» **Aim**:
Retype the lines below word for word, leaving any picture out of your copy.

────

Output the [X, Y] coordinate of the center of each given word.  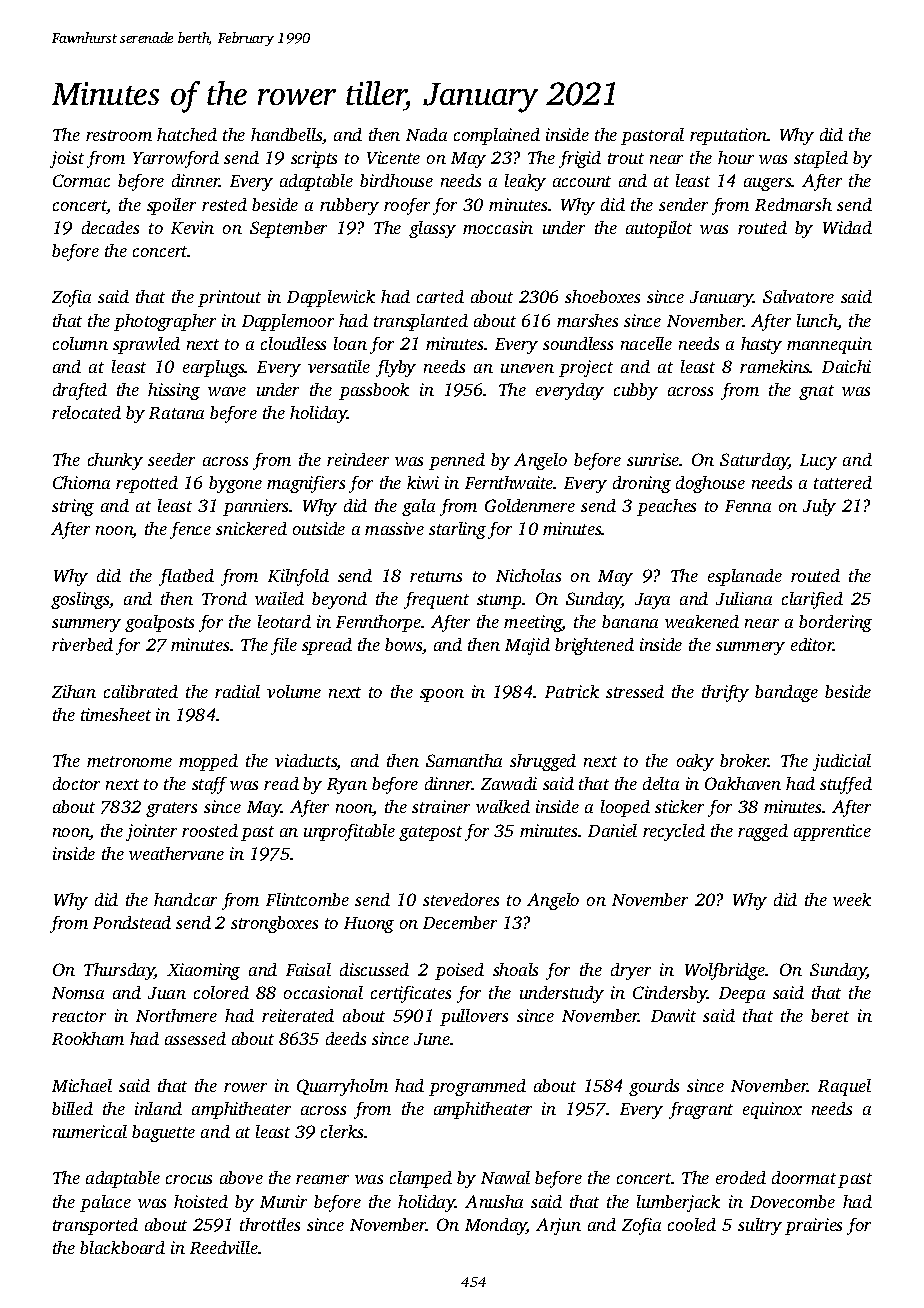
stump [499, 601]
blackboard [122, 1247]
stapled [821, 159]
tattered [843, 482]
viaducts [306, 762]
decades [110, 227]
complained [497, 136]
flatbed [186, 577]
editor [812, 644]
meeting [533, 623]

────

» **Result of this exercise**:
Output the [X, Y] coordinate of the center of each given word.  
stump [499, 601]
blackboard [122, 1247]
stapled [821, 159]
tattered [843, 482]
viaducts [306, 762]
decades [110, 227]
complained [497, 136]
flatbed [186, 577]
editor [812, 644]
meeting [533, 623]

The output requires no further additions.